**ASSIGNMENT**
Instruction for the data below: set down exactly the lines from the line with "C104: 470nF (0V, EN_N) -> 470nF (0V, VSW)" to the line with "R108: 1.5k (EN_N, FAN) -> 1k (EN_N, FAN)", inclusive, and no others.

**DATA FOR THIS TASK**
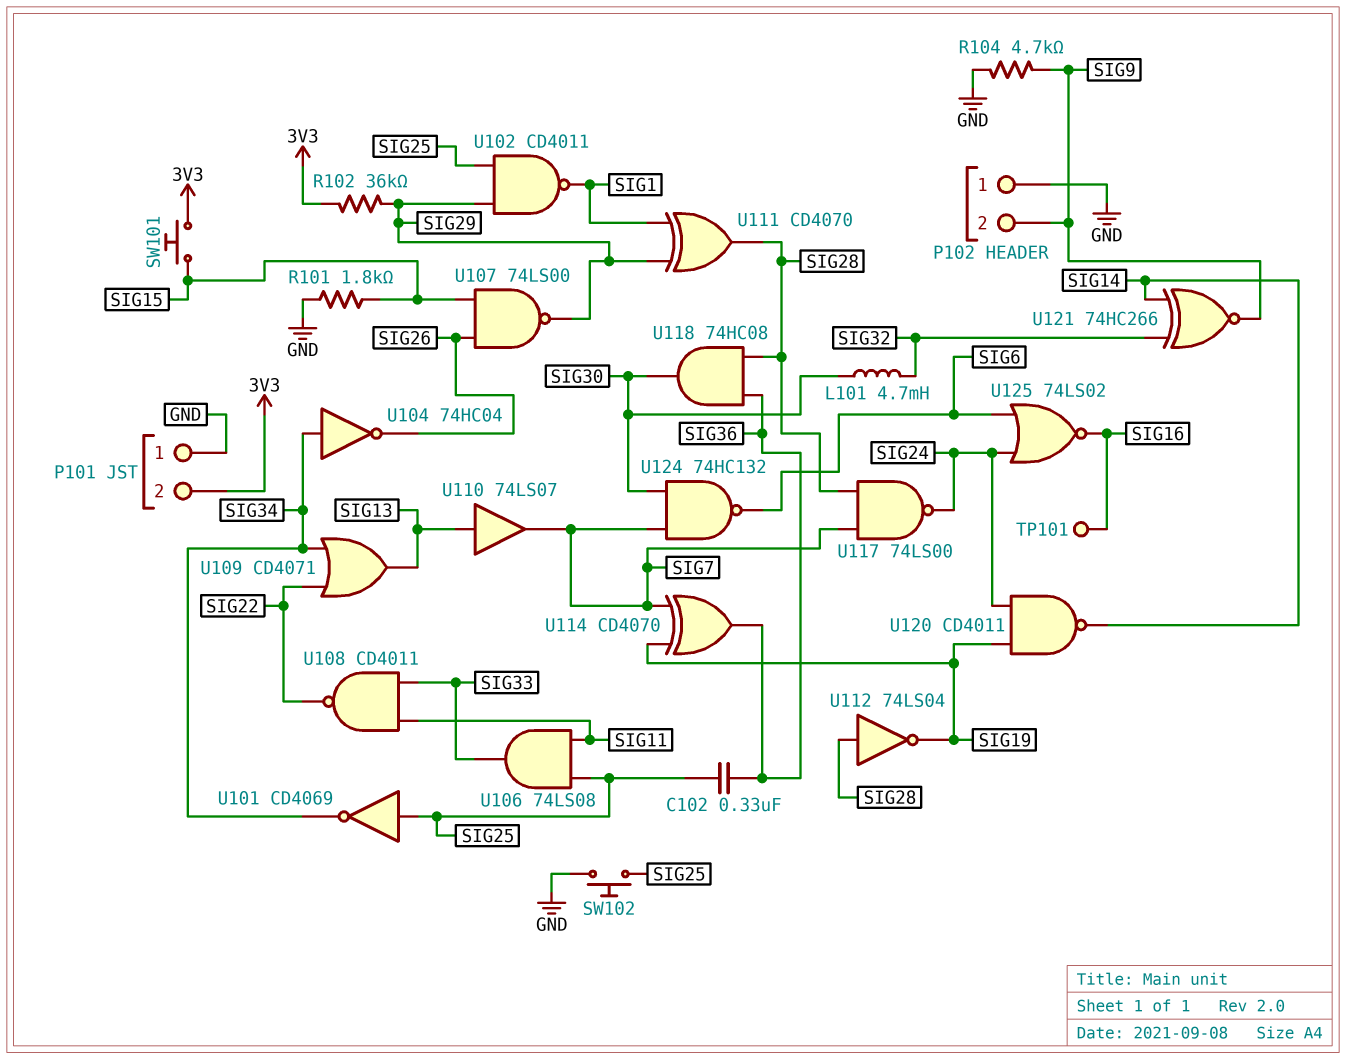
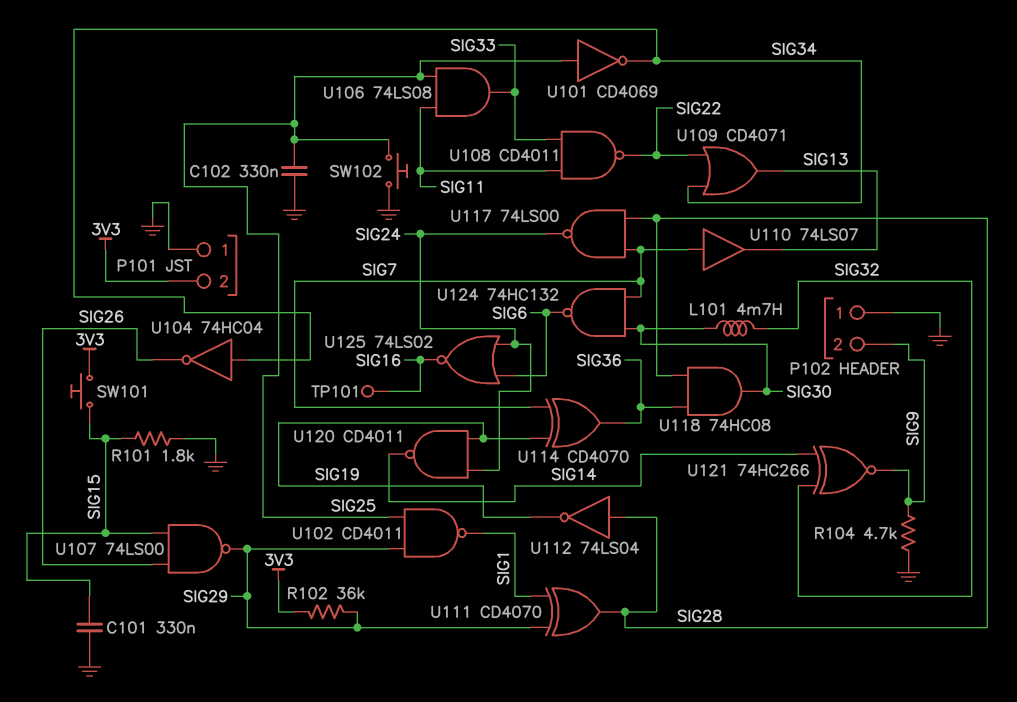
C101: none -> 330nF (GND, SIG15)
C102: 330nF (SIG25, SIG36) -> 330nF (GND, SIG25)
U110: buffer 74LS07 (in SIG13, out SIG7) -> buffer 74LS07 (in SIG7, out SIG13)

--

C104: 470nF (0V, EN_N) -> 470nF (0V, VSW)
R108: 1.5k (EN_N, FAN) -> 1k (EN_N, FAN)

**WRITTEN SOLUTION**
C104: 470nF (0V, EN_N) -> 470nF (0V, VSW)
R108: 1.5k (EN_N, FAN) -> 1k (EN_N, FAN)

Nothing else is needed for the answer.